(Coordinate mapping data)
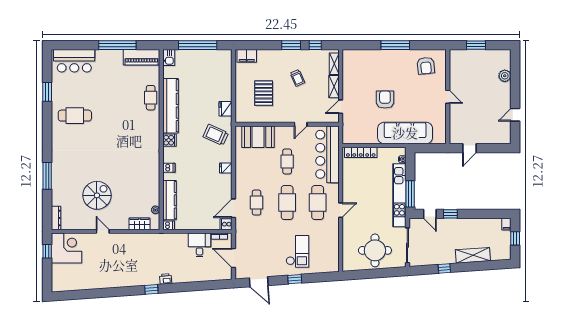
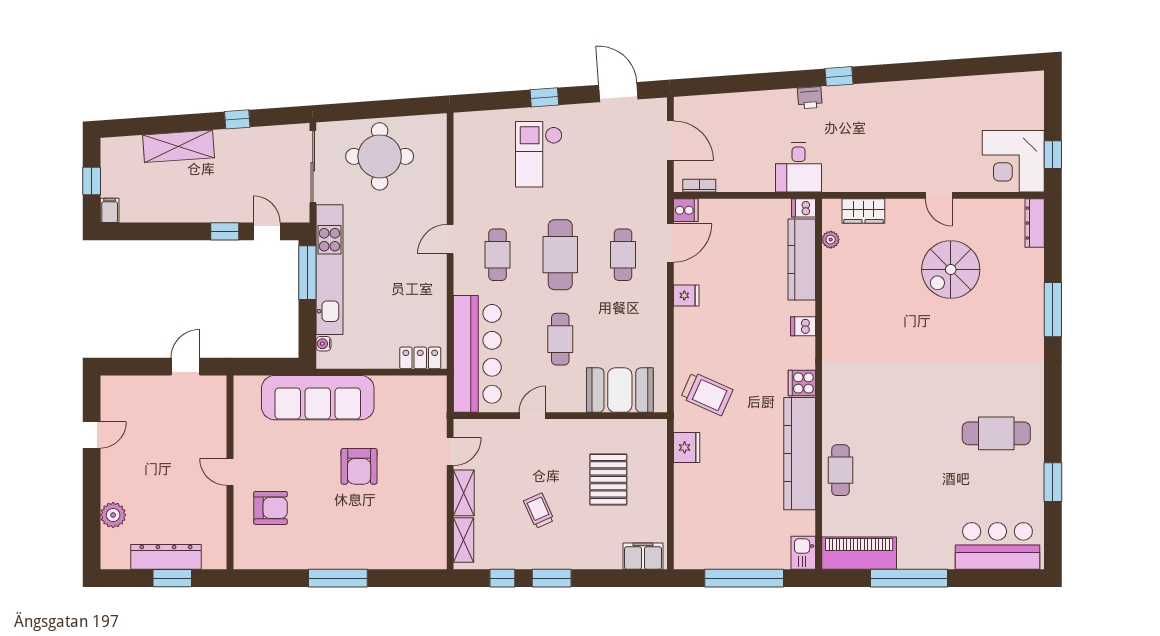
dresser: (479, 55) -> (166, 557), added
armchair: (426, 66) -> (271, 508), moved, turned 96
locker: (361, 152) -> (420, 358), width x0.66
fridge: (226, 168) -> (686, 295), moved
cafe table: (318, 203) -> (498, 255), width x0.73, depth x0.74
desk: (199, 245) -> (799, 168), moved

*Task prompt:*
Return all the records above exactly, pictures omitted.

*The answer:*
dresser: (479, 55) -> (166, 557), added
armchair: (426, 66) -> (271, 508), moved, turned 96
locker: (361, 152) -> (420, 358), width x0.66
fridge: (226, 168) -> (686, 295), moved
cafe table: (318, 203) -> (498, 255), width x0.73, depth x0.74
desk: (199, 245) -> (799, 168), moved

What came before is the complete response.